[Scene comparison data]
# # # # # # #

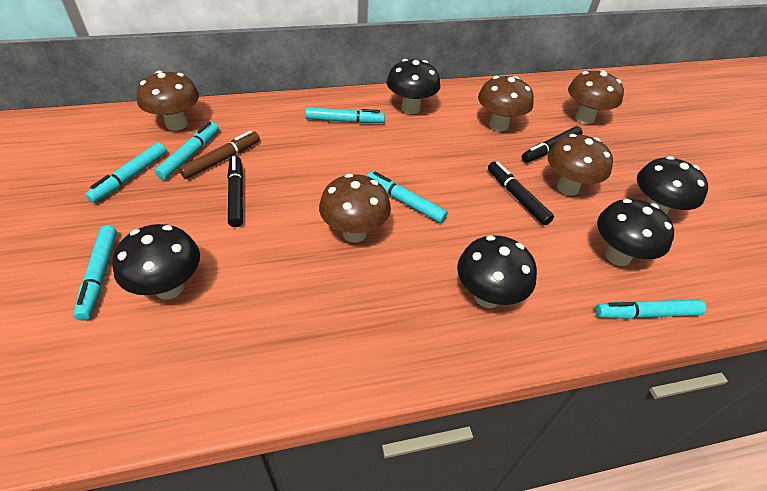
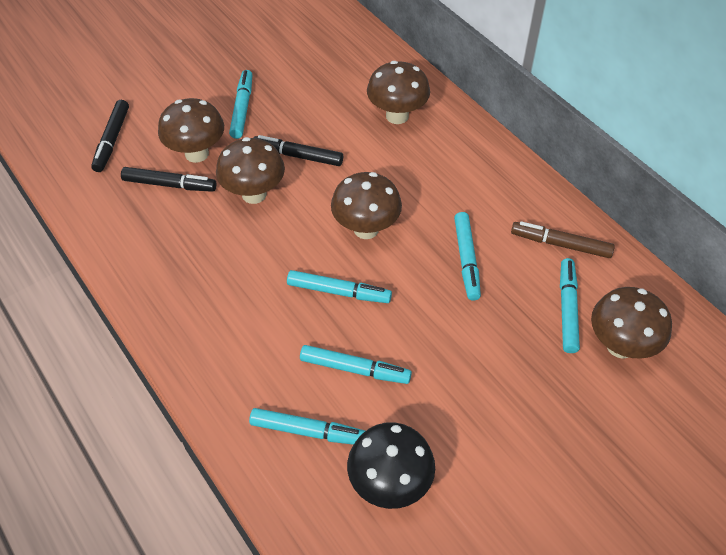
black mushroom: 5 -> 1

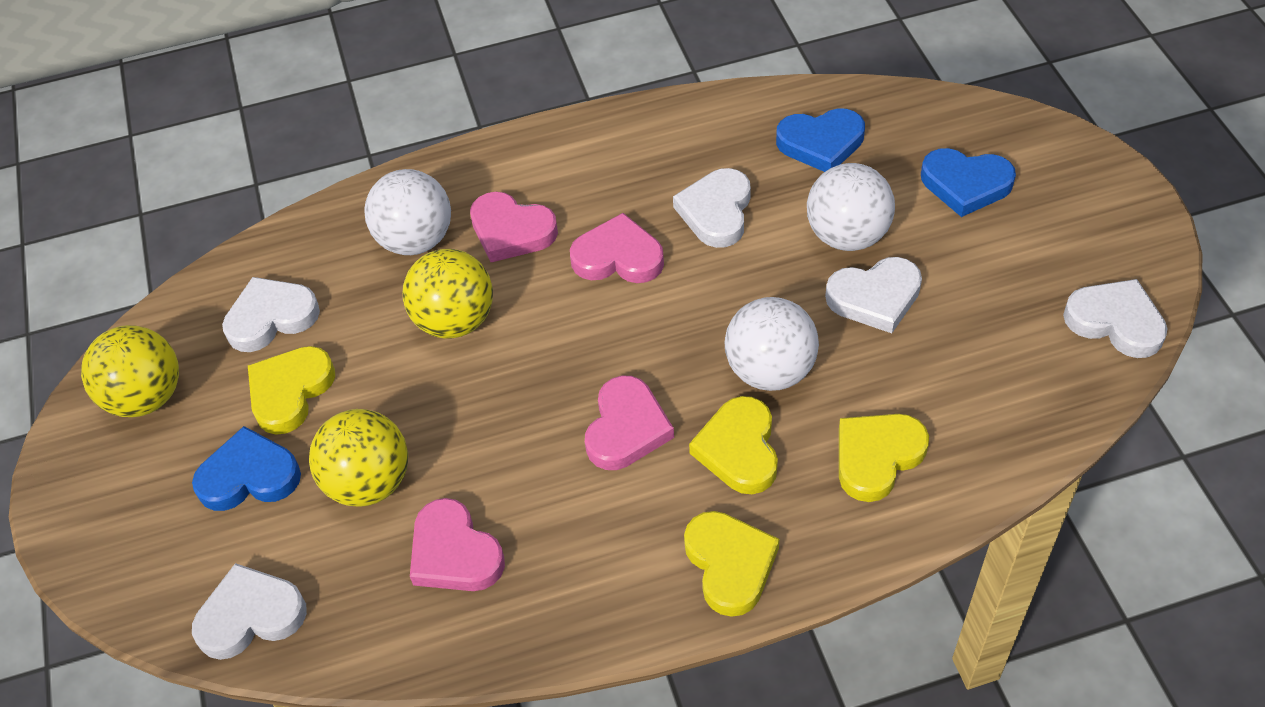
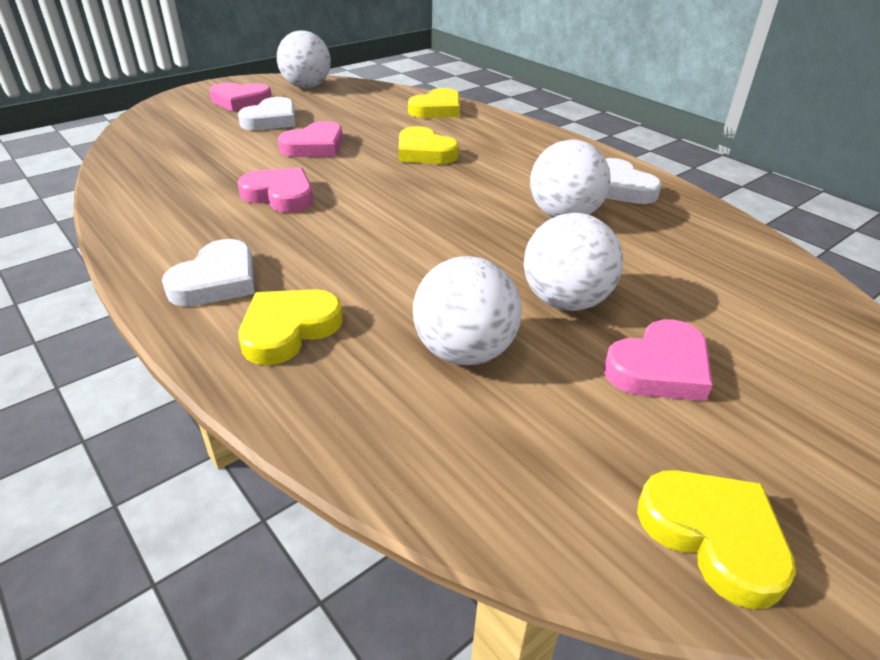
blue heart: 3 -> 0
white ball: 3 -> 4
white heart: 5 -> 3
yellow ball: 3 -> 0

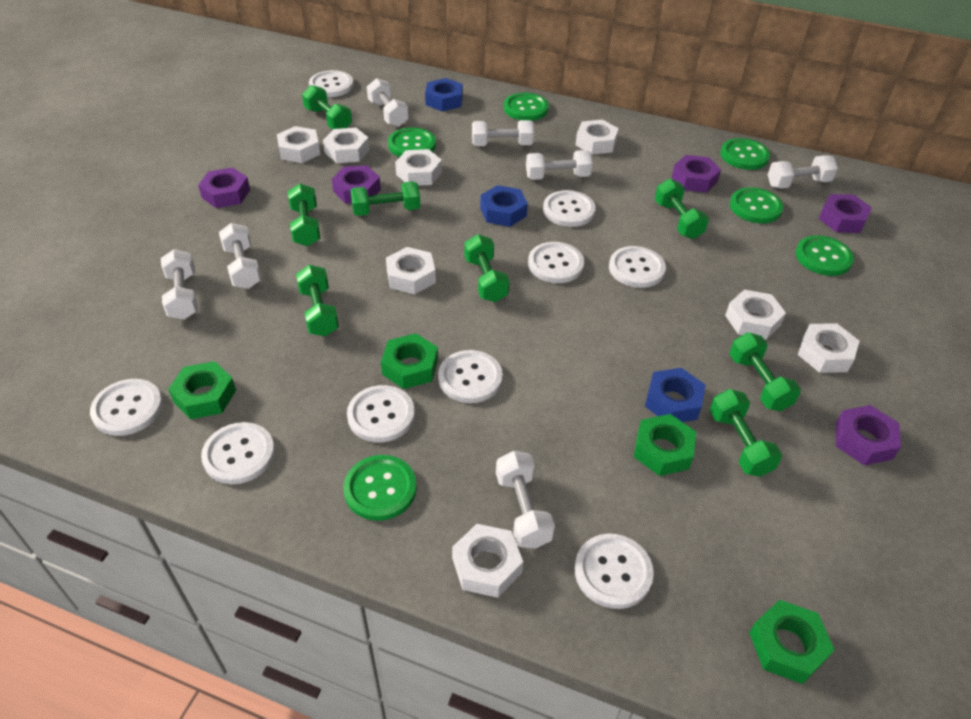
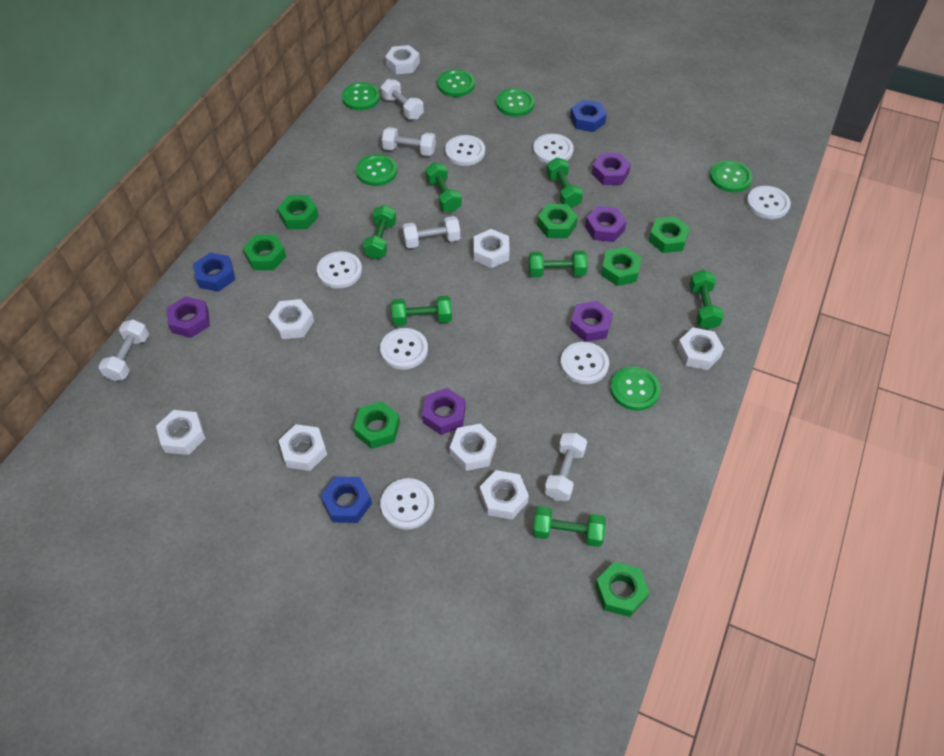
green dumbbell: 8 -> 7
green nut: 4 -> 7
white button: 9 -> 7
white dumbbell: 7 -> 5

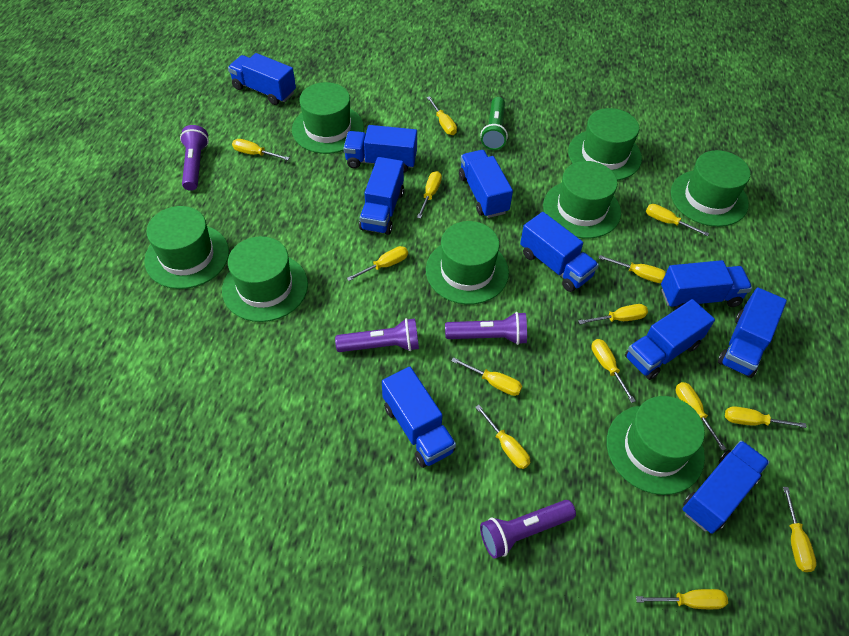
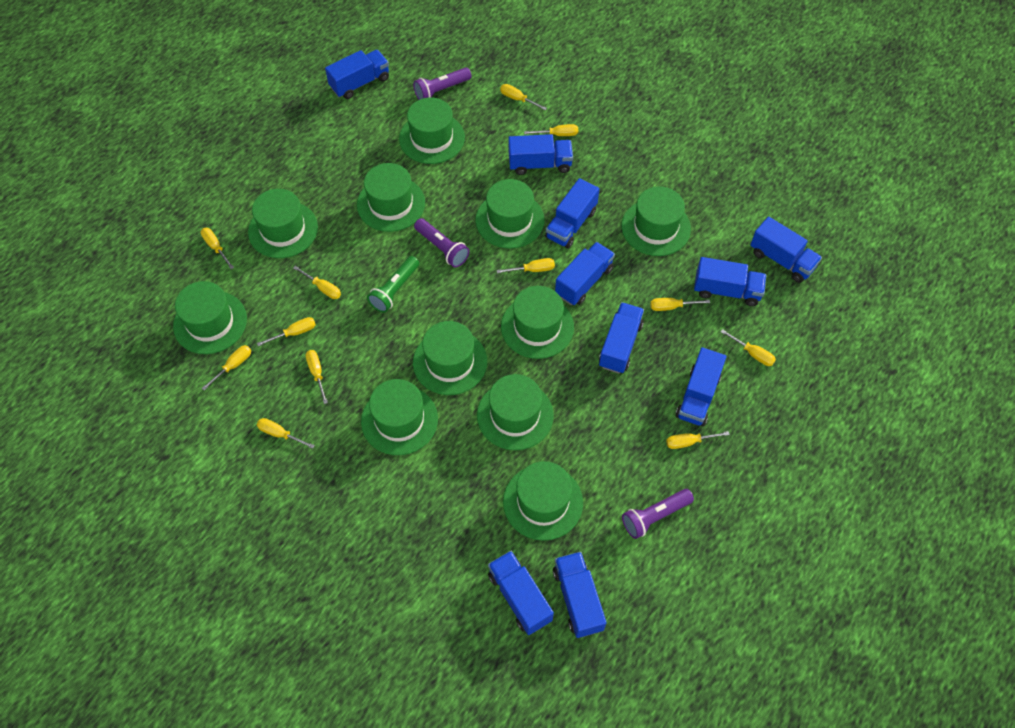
green hat: 8 -> 11
purple flashlight: 4 -> 3
yellow screwdriver: 14 -> 12

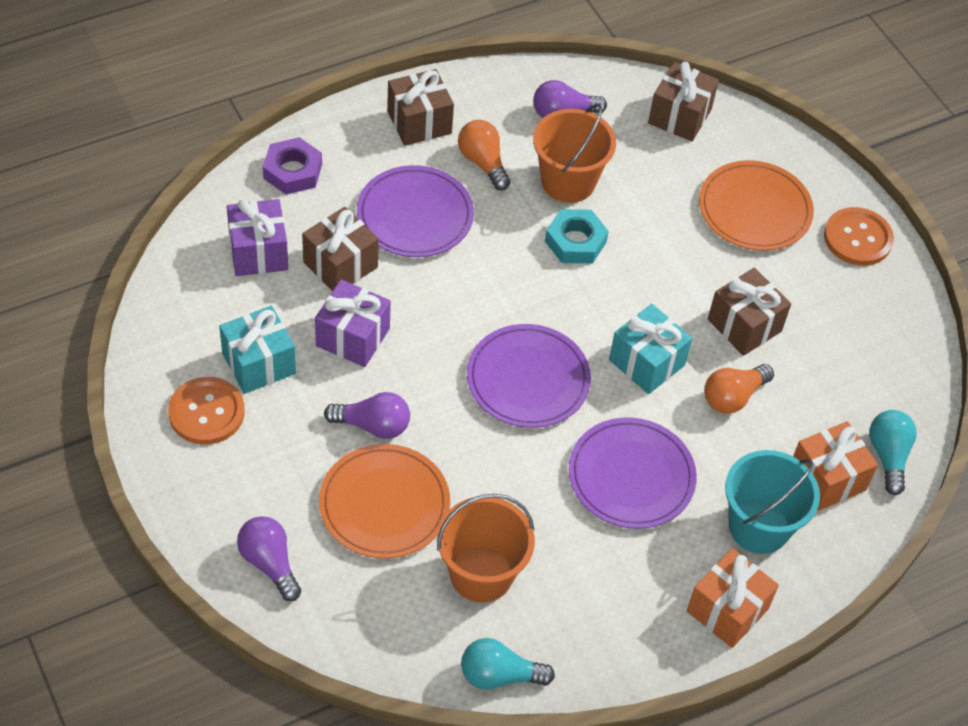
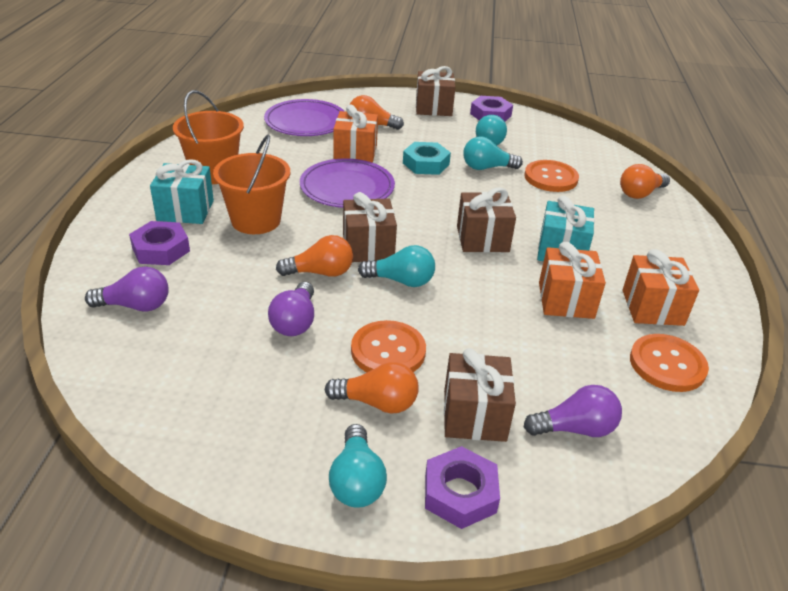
orange button: 2 -> 3
orange gift: 2 -> 3
orange light bulb: 2 -> 4
orange plate: 2 -> 0
purple gift: 2 -> 0
purple nut: 1 -> 3
purple plate: 3 -> 2
turquoise bucket: 1 -> 0
turquoise light bulb: 2 -> 4

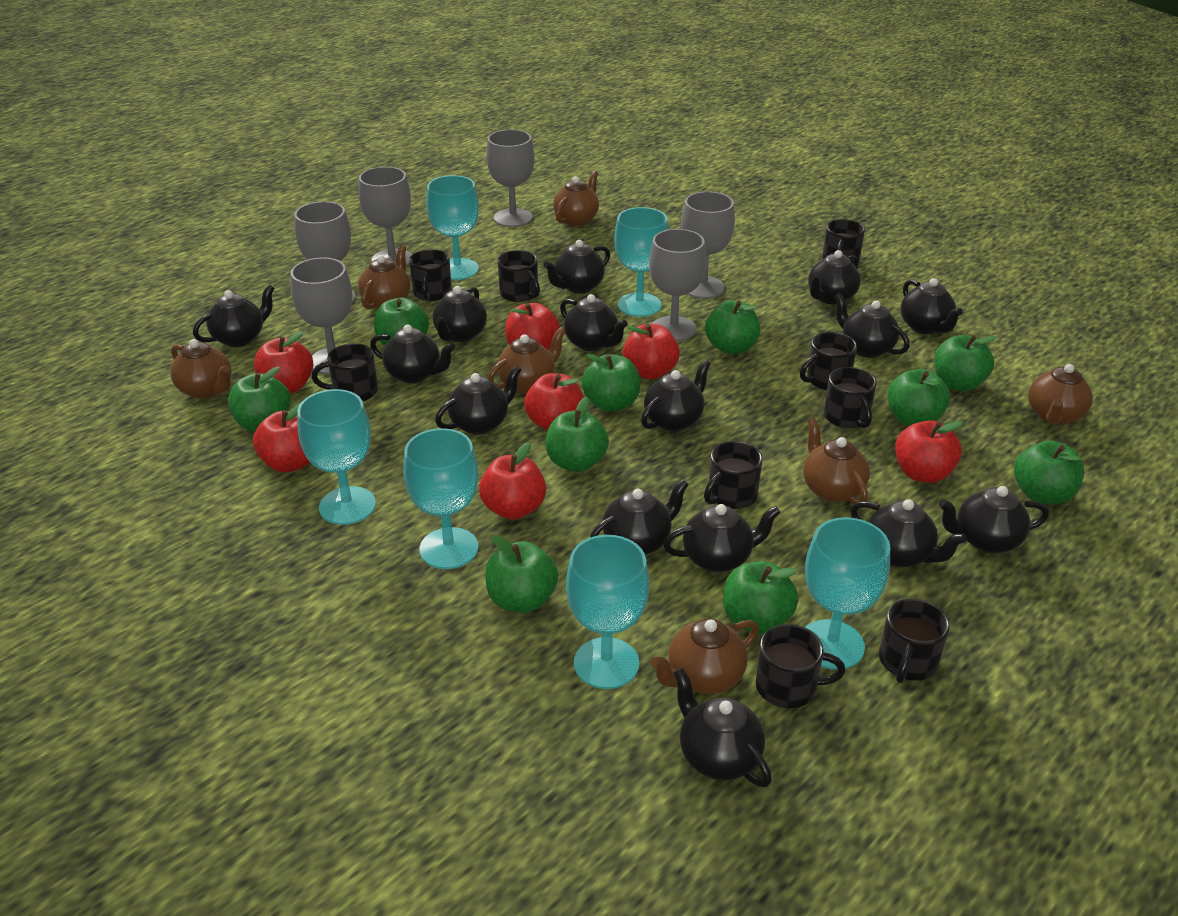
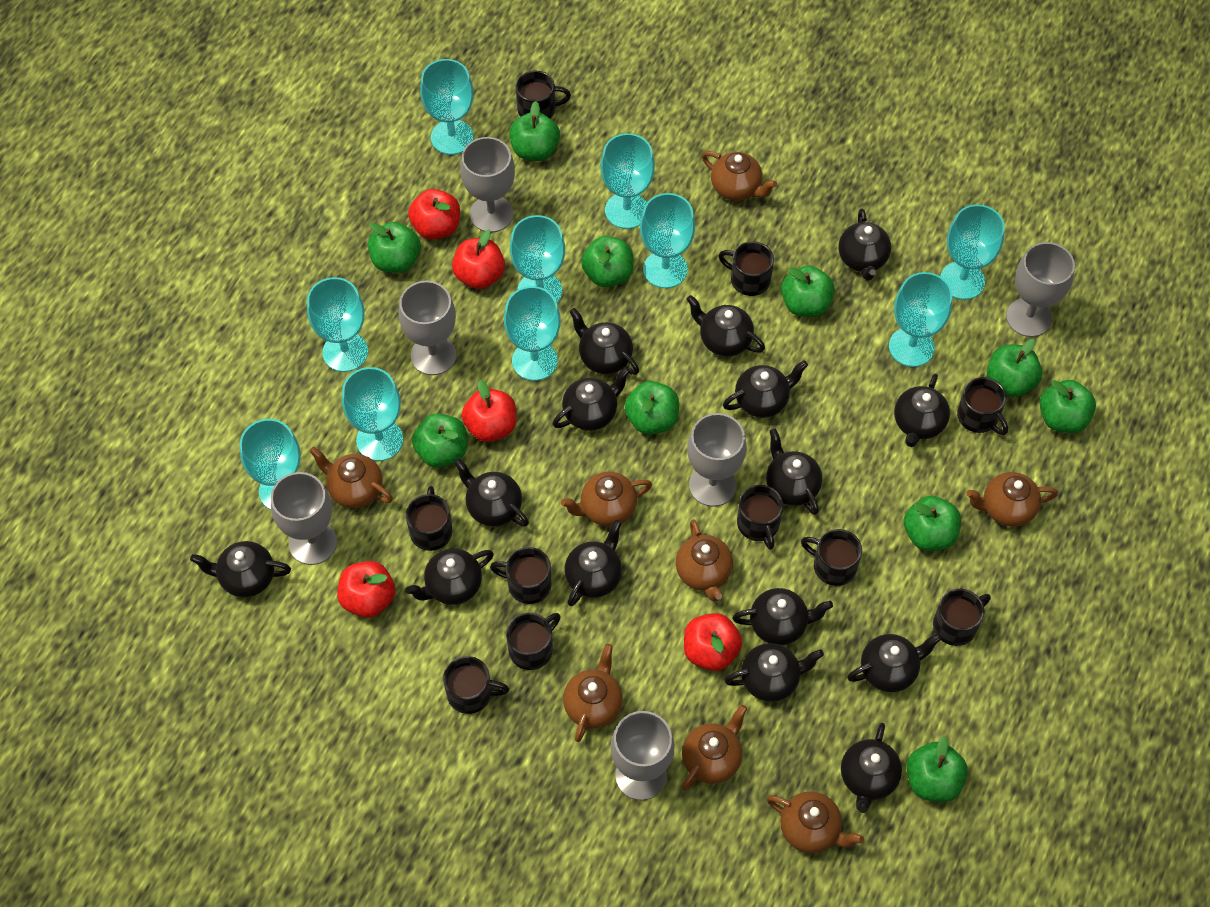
black mug: 9 -> 10
brown teapot: 7 -> 8
red apple: 7 -> 5
turquoise goblet: 6 -> 10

# # # # # # #

TASK BRIEF: Exactly the lines from the line containing "turquoise bucket: 1 -> 0" to the end of the records need to be copied, both ends included, with pictures left out.

EXERCISE OUTPUT:
turquoise bucket: 1 -> 0
turquoise light bulb: 2 -> 4

black mug: 9 -> 10
brown teapot: 7 -> 8
red apple: 7 -> 5
turquoise goblet: 6 -> 10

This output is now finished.